* [Prompt]
The answer is the data below, repeated exactly, with no pictures included.

Recorded data
☆ ☆ ☆ ☆ ☆

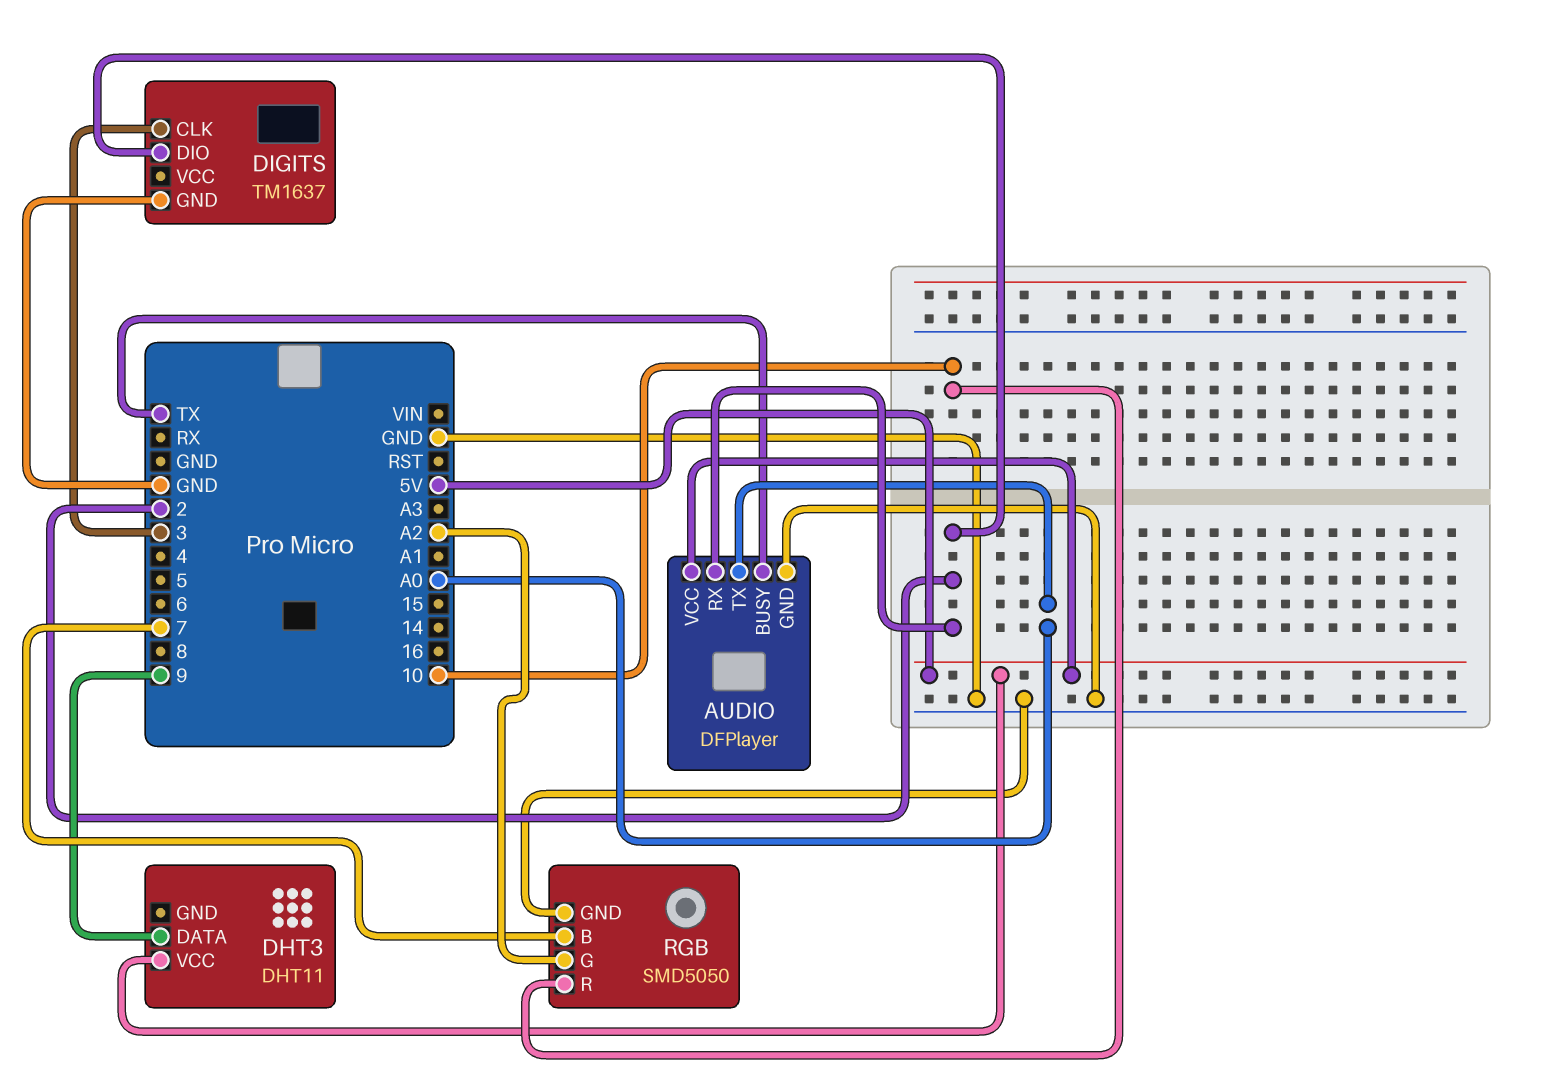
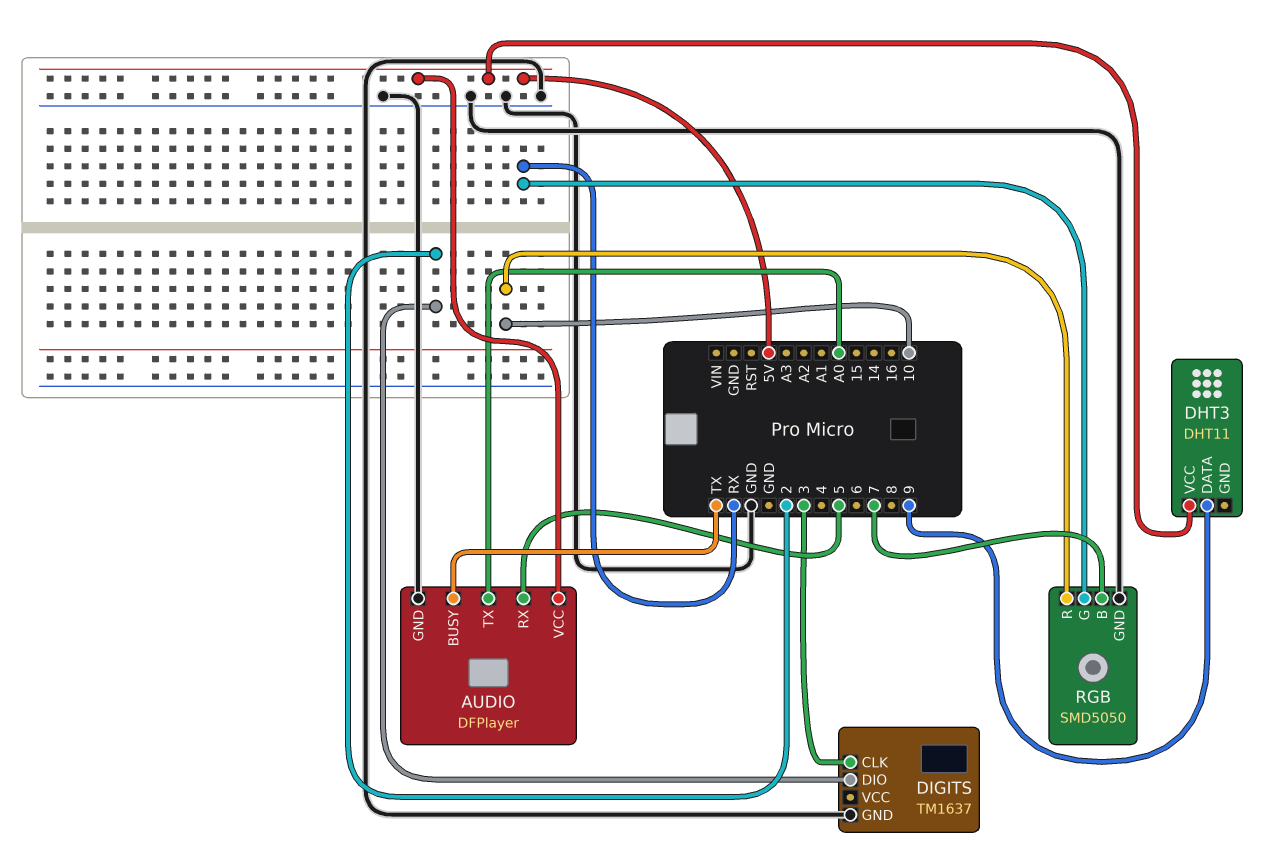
AUDIO pin RX: 2 -> 5
RGB pin G: A2 -> RX

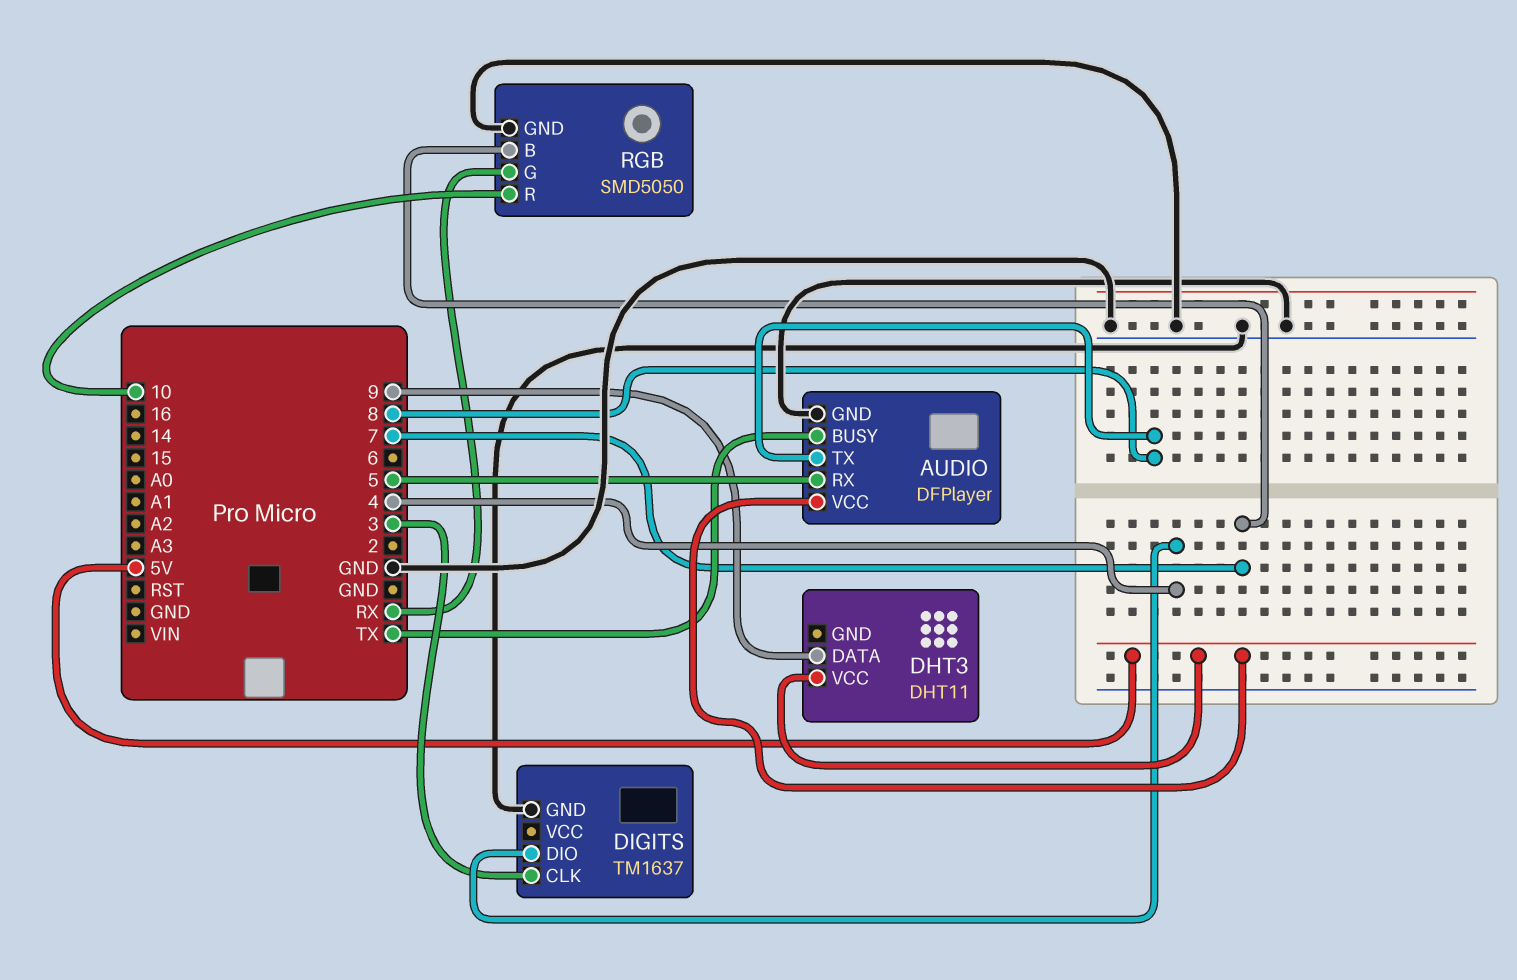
AUDIO pin TX: A0 -> 8
DIGITS pin DIO: 2 -> 4

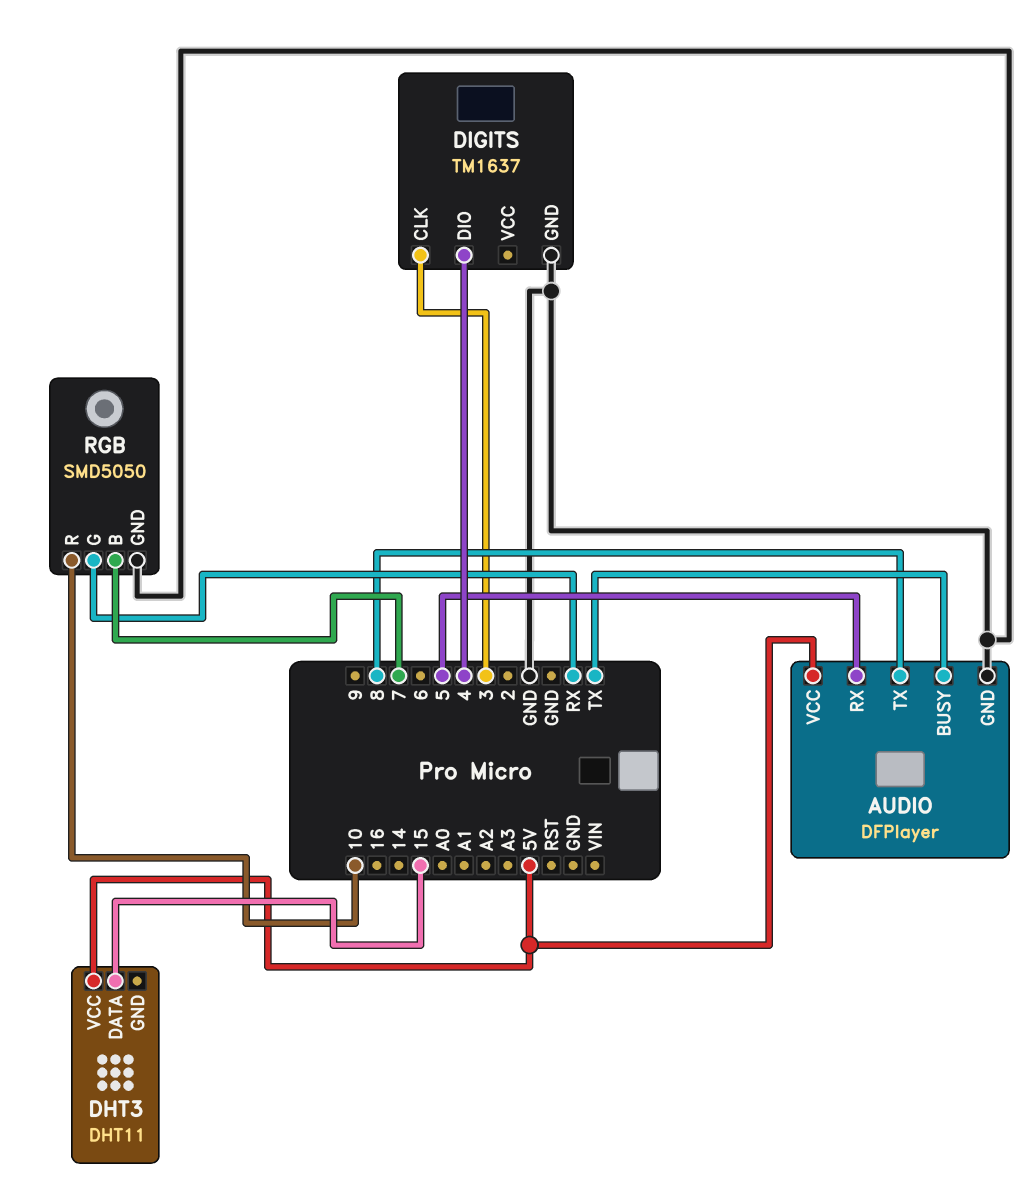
DHT3 pin DATA: 9 -> 15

☆ ☆ ☆ ☆ ☆

* [The answer]
AUDIO pin RX: 2 -> 5
RGB pin G: A2 -> RX

AUDIO pin TX: A0 -> 8
DIGITS pin DIO: 2 -> 4

DHT3 pin DATA: 9 -> 15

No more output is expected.